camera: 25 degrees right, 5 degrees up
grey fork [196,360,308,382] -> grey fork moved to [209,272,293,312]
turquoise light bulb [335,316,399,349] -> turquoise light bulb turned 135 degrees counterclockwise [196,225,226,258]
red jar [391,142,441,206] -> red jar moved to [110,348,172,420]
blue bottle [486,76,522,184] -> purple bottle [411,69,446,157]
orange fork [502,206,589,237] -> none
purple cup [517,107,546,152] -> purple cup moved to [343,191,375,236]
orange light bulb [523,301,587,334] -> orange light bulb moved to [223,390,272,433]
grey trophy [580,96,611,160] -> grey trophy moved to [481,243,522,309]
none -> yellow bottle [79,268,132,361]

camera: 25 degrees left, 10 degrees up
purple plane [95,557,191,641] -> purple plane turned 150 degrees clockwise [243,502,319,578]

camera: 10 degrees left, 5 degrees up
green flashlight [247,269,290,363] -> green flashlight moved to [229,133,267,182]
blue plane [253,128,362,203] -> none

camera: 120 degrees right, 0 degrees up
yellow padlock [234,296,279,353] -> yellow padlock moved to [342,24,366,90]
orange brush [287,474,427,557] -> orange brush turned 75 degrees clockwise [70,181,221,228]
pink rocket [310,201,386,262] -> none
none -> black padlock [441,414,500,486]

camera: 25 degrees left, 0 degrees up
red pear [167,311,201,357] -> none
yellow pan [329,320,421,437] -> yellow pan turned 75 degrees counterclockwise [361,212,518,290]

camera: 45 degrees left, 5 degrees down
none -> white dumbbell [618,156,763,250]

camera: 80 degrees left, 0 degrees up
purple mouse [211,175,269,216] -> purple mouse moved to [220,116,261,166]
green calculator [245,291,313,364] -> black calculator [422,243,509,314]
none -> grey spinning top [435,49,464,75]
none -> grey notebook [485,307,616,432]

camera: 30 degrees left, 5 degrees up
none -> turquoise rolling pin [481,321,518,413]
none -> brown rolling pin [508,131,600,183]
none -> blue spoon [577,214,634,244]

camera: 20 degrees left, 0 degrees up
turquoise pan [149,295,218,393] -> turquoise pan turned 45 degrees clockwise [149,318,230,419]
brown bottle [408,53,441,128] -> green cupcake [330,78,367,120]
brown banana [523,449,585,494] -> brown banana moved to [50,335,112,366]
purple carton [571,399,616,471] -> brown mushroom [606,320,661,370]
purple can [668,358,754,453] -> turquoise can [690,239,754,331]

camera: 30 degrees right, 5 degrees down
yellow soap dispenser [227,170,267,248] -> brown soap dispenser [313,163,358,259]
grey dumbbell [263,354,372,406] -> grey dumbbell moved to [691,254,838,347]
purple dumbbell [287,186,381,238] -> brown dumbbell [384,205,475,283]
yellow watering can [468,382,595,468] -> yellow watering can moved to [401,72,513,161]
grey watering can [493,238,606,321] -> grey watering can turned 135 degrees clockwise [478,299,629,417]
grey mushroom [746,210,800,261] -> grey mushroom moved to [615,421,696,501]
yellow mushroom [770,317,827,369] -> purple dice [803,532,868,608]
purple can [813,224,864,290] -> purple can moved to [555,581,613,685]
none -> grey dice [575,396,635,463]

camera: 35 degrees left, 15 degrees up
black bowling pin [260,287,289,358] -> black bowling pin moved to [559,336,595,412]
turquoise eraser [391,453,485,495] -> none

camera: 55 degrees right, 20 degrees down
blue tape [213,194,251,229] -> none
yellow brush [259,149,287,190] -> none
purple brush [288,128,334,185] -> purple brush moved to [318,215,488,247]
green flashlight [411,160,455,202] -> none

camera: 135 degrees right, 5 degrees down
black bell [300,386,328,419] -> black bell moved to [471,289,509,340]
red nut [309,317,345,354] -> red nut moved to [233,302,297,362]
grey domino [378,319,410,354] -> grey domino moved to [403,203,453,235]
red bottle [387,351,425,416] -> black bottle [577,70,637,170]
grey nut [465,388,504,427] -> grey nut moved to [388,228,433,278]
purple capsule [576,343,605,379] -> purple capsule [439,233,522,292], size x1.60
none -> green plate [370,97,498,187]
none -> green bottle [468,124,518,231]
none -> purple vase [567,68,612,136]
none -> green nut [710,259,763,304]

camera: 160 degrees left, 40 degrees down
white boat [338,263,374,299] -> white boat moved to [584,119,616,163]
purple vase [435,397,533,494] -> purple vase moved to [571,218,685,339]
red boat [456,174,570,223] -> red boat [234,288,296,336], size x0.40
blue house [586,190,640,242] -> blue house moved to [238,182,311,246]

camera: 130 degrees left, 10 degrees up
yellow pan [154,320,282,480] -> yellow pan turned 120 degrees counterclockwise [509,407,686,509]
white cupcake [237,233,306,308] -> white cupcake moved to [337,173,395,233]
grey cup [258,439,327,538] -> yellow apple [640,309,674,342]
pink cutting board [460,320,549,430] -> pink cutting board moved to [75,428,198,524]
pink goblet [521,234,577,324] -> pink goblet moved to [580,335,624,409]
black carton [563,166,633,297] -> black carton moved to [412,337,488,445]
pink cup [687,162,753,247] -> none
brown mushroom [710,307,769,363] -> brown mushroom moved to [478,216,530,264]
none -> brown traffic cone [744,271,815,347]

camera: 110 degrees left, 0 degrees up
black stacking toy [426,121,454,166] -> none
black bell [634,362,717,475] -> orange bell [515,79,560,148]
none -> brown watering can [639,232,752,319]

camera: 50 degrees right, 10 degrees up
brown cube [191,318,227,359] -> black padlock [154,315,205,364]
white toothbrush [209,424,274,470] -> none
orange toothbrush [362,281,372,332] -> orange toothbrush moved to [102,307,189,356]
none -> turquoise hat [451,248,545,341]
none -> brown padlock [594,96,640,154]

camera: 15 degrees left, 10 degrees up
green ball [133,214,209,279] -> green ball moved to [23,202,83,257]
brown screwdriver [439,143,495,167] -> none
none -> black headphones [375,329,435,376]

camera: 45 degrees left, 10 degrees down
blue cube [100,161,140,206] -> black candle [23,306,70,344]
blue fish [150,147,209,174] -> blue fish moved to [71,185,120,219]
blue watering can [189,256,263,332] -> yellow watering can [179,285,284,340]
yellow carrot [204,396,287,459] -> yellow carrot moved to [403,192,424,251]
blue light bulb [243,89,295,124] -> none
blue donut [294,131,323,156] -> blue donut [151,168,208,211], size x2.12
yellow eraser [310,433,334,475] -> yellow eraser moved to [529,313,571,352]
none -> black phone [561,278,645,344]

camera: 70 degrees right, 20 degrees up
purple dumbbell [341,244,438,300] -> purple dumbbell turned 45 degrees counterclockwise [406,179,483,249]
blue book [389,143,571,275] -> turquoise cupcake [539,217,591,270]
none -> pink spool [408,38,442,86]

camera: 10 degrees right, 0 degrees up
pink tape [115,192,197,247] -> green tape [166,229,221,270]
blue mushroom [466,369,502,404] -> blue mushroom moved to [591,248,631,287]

→ WHAT YOU HAVE TO DO:
Restate every line of the listing word for word.

→ YOUR RESPONSE:
camera: 25 degrees right, 5 degrees up
grey fork [196,360,308,382] -> grey fork moved to [209,272,293,312]
turquoise light bulb [335,316,399,349] -> turquoise light bulb turned 135 degrees counterclockwise [196,225,226,258]
red jar [391,142,441,206] -> red jar moved to [110,348,172,420]
blue bottle [486,76,522,184] -> purple bottle [411,69,446,157]
orange fork [502,206,589,237] -> none
purple cup [517,107,546,152] -> purple cup moved to [343,191,375,236]
orange light bulb [523,301,587,334] -> orange light bulb moved to [223,390,272,433]
grey trophy [580,96,611,160] -> grey trophy moved to [481,243,522,309]
none -> yellow bottle [79,268,132,361]

camera: 25 degrees left, 10 degrees up
purple plane [95,557,191,641] -> purple plane turned 150 degrees clockwise [243,502,319,578]

camera: 10 degrees left, 5 degrees up
green flashlight [247,269,290,363] -> green flashlight moved to [229,133,267,182]
blue plane [253,128,362,203] -> none

camera: 120 degrees right, 0 degrees up
yellow padlock [234,296,279,353] -> yellow padlock moved to [342,24,366,90]
orange brush [287,474,427,557] -> orange brush turned 75 degrees clockwise [70,181,221,228]
pink rocket [310,201,386,262] -> none
none -> black padlock [441,414,500,486]

camera: 25 degrees left, 0 degrees up
red pear [167,311,201,357] -> none
yellow pan [329,320,421,437] -> yellow pan turned 75 degrees counterclockwise [361,212,518,290]

camera: 45 degrees left, 5 degrees down
none -> white dumbbell [618,156,763,250]

camera: 80 degrees left, 0 degrees up
purple mouse [211,175,269,216] -> purple mouse moved to [220,116,261,166]
green calculator [245,291,313,364] -> black calculator [422,243,509,314]
none -> grey spinning top [435,49,464,75]
none -> grey notebook [485,307,616,432]

camera: 30 degrees left, 5 degrees up
none -> turquoise rolling pin [481,321,518,413]
none -> brown rolling pin [508,131,600,183]
none -> blue spoon [577,214,634,244]

camera: 20 degrees left, 0 degrees up
turquoise pan [149,295,218,393] -> turquoise pan turned 45 degrees clockwise [149,318,230,419]
brown bottle [408,53,441,128] -> green cupcake [330,78,367,120]
brown banana [523,449,585,494] -> brown banana moved to [50,335,112,366]
purple carton [571,399,616,471] -> brown mushroom [606,320,661,370]
purple can [668,358,754,453] -> turquoise can [690,239,754,331]

camera: 30 degrees right, 5 degrees down
yellow soap dispenser [227,170,267,248] -> brown soap dispenser [313,163,358,259]
grey dumbbell [263,354,372,406] -> grey dumbbell moved to [691,254,838,347]
purple dumbbell [287,186,381,238] -> brown dumbbell [384,205,475,283]
yellow watering can [468,382,595,468] -> yellow watering can moved to [401,72,513,161]
grey watering can [493,238,606,321] -> grey watering can turned 135 degrees clockwise [478,299,629,417]
grey mushroom [746,210,800,261] -> grey mushroom moved to [615,421,696,501]
yellow mushroom [770,317,827,369] -> purple dice [803,532,868,608]
purple can [813,224,864,290] -> purple can moved to [555,581,613,685]
none -> grey dice [575,396,635,463]

camera: 35 degrees left, 15 degrees up
black bowling pin [260,287,289,358] -> black bowling pin moved to [559,336,595,412]
turquoise eraser [391,453,485,495] -> none

camera: 55 degrees right, 20 degrees down
blue tape [213,194,251,229] -> none
yellow brush [259,149,287,190] -> none
purple brush [288,128,334,185] -> purple brush moved to [318,215,488,247]
green flashlight [411,160,455,202] -> none

camera: 135 degrees right, 5 degrees down
black bell [300,386,328,419] -> black bell moved to [471,289,509,340]
red nut [309,317,345,354] -> red nut moved to [233,302,297,362]
grey domino [378,319,410,354] -> grey domino moved to [403,203,453,235]
red bottle [387,351,425,416] -> black bottle [577,70,637,170]
grey nut [465,388,504,427] -> grey nut moved to [388,228,433,278]
purple capsule [576,343,605,379] -> purple capsule [439,233,522,292], size x1.60
none -> green plate [370,97,498,187]
none -> green bottle [468,124,518,231]
none -> purple vase [567,68,612,136]
none -> green nut [710,259,763,304]

camera: 160 degrees left, 40 degrees down
white boat [338,263,374,299] -> white boat moved to [584,119,616,163]
purple vase [435,397,533,494] -> purple vase moved to [571,218,685,339]
red boat [456,174,570,223] -> red boat [234,288,296,336], size x0.40
blue house [586,190,640,242] -> blue house moved to [238,182,311,246]

camera: 130 degrees left, 10 degrees up
yellow pan [154,320,282,480] -> yellow pan turned 120 degrees counterclockwise [509,407,686,509]
white cupcake [237,233,306,308] -> white cupcake moved to [337,173,395,233]
grey cup [258,439,327,538] -> yellow apple [640,309,674,342]
pink cutting board [460,320,549,430] -> pink cutting board moved to [75,428,198,524]
pink goblet [521,234,577,324] -> pink goblet moved to [580,335,624,409]
black carton [563,166,633,297] -> black carton moved to [412,337,488,445]
pink cup [687,162,753,247] -> none
brown mushroom [710,307,769,363] -> brown mushroom moved to [478,216,530,264]
none -> brown traffic cone [744,271,815,347]

camera: 110 degrees left, 0 degrees up
black stacking toy [426,121,454,166] -> none
black bell [634,362,717,475] -> orange bell [515,79,560,148]
none -> brown watering can [639,232,752,319]

camera: 50 degrees right, 10 degrees up
brown cube [191,318,227,359] -> black padlock [154,315,205,364]
white toothbrush [209,424,274,470] -> none
orange toothbrush [362,281,372,332] -> orange toothbrush moved to [102,307,189,356]
none -> turquoise hat [451,248,545,341]
none -> brown padlock [594,96,640,154]

camera: 15 degrees left, 10 degrees up
green ball [133,214,209,279] -> green ball moved to [23,202,83,257]
brown screwdriver [439,143,495,167] -> none
none -> black headphones [375,329,435,376]

camera: 45 degrees left, 10 degrees down
blue cube [100,161,140,206] -> black candle [23,306,70,344]
blue fish [150,147,209,174] -> blue fish moved to [71,185,120,219]
blue watering can [189,256,263,332] -> yellow watering can [179,285,284,340]
yellow carrot [204,396,287,459] -> yellow carrot moved to [403,192,424,251]
blue light bulb [243,89,295,124] -> none
blue donut [294,131,323,156] -> blue donut [151,168,208,211], size x2.12
yellow eraser [310,433,334,475] -> yellow eraser moved to [529,313,571,352]
none -> black phone [561,278,645,344]

camera: 70 degrees right, 20 degrees up
purple dumbbell [341,244,438,300] -> purple dumbbell turned 45 degrees counterclockwise [406,179,483,249]
blue book [389,143,571,275] -> turquoise cupcake [539,217,591,270]
none -> pink spool [408,38,442,86]

camera: 10 degrees right, 0 degrees up
pink tape [115,192,197,247] -> green tape [166,229,221,270]
blue mushroom [466,369,502,404] -> blue mushroom moved to [591,248,631,287]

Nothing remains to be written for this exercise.